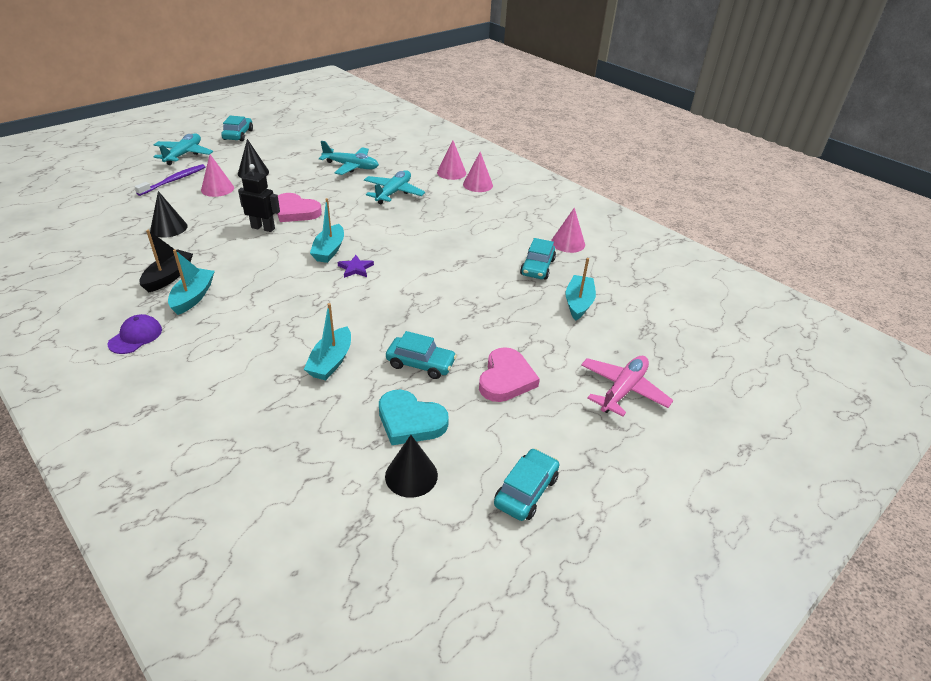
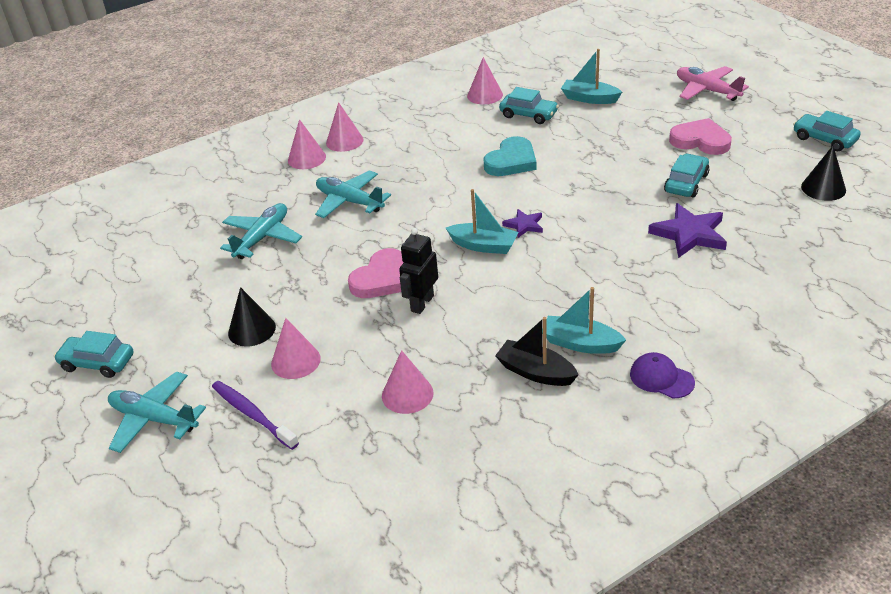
camera: 75 degrees left, 0 degrees up
(168, 228) = (407, 394): black cone -> pink cone
(331, 362) = (689, 234): turquoise boat -> purple star
(410, 421) = (762, 188): turquoise heart -> turquoise heart (511, 161)

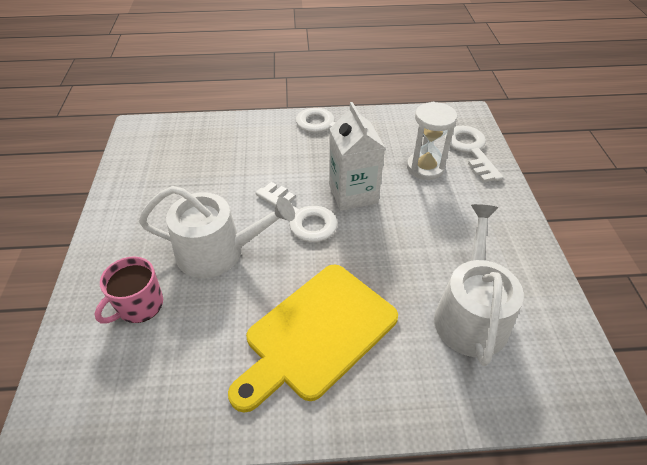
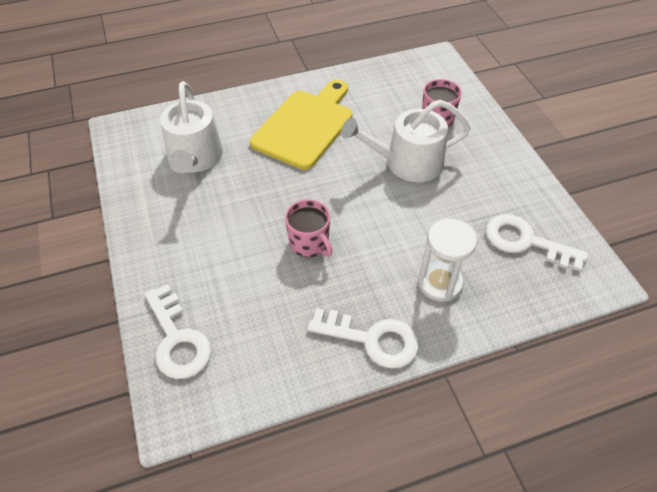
camera: 165 degrees right, 5 degrees up
(301, 217) = (352, 206): white key -> white key (525, 241)
(353, 193) = (309, 243): white carton -> pink mug
(425, 168) = (235, 296): white hourglass -> white hourglass (440, 283)

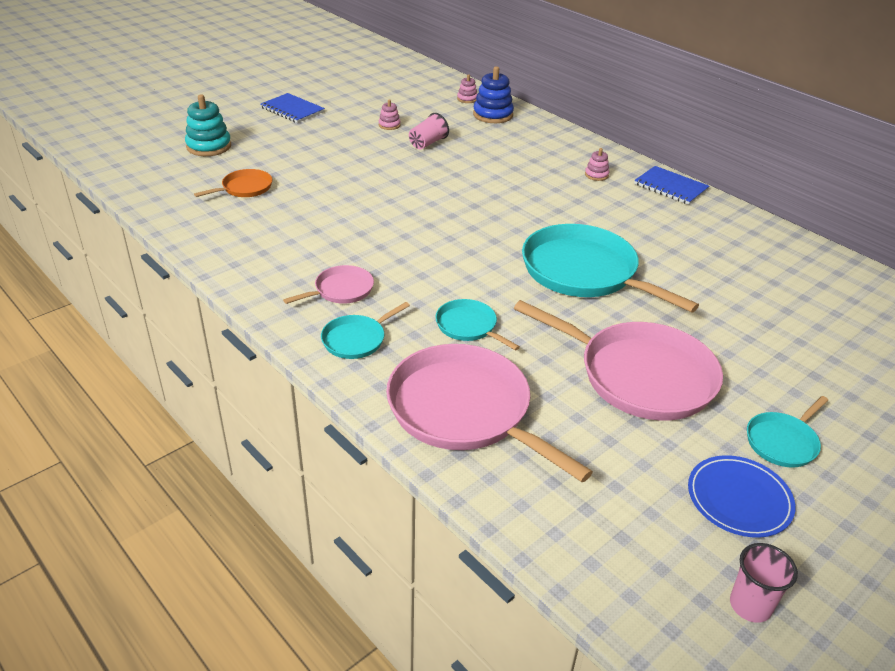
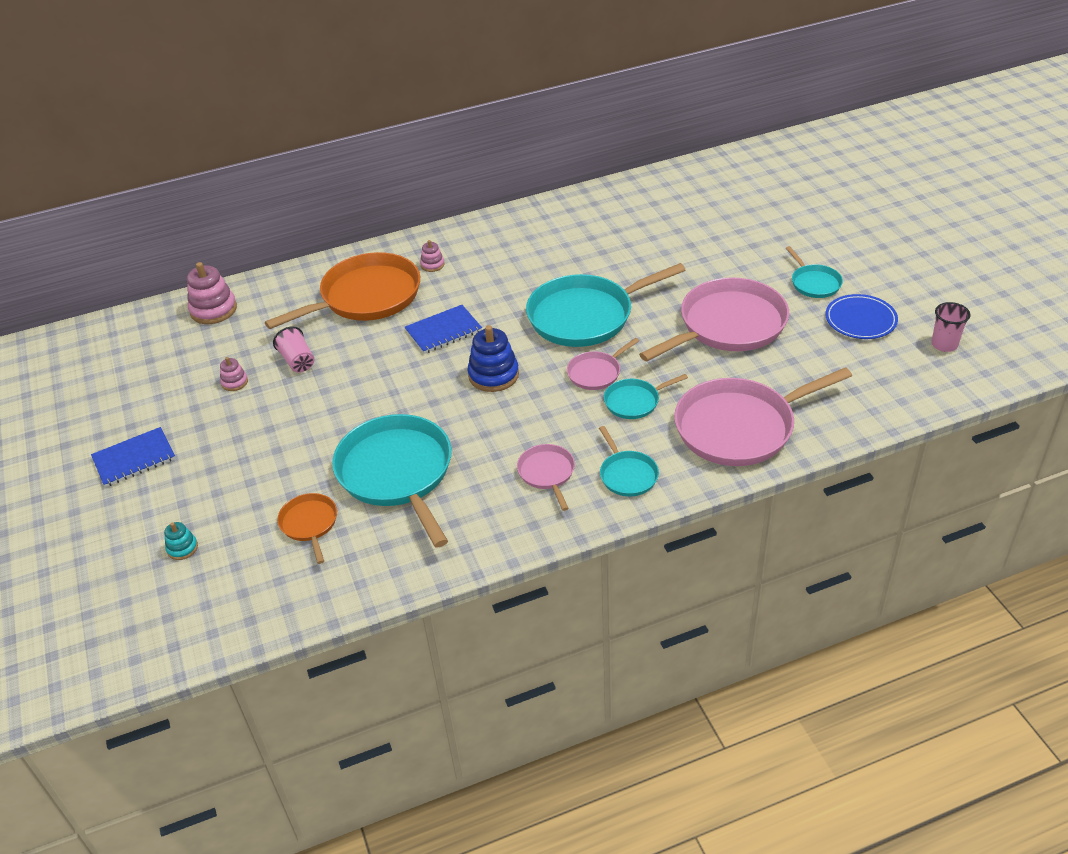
camera: 65 degrees left, 5 degrees up
(209, 146) = (182, 548): turquoise stacking toy -> turquoise stacking toy, size x0.53
(314, 213) = (397, 473): none -> turquoise pan
(467, 99) = (213, 310): pink stacking toy -> pink stacking toy, size x1.89
(493, 115) = (265, 300): blue stacking toy -> blue stacking toy (493, 375)
(499, 294) = (596, 373): none -> pink pan
(528, 154) = (366, 297): none -> orange pan
(670, 187) = (478, 229): blue notebook -> blue notebook (443, 331)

____________________

Task instructions: The answer is the run of lines from the one with "(425, 168) = (235, 296): white" through the final line of the data, copied exactly, and nothing else; no pictures.

Exercise result:
(425, 168) = (235, 296): white hourglass -> white hourglass (440, 283)

camera: 65 degrees left, 5 degrees up
(209, 146) = (182, 548): turquoise stacking toy -> turquoise stacking toy, size x0.53
(314, 213) = (397, 473): none -> turquoise pan
(467, 99) = (213, 310): pink stacking toy -> pink stacking toy, size x1.89
(493, 115) = (265, 300): blue stacking toy -> blue stacking toy (493, 375)
(499, 294) = (596, 373): none -> pink pan
(528, 154) = (366, 297): none -> orange pan
(670, 187) = (478, 229): blue notebook -> blue notebook (443, 331)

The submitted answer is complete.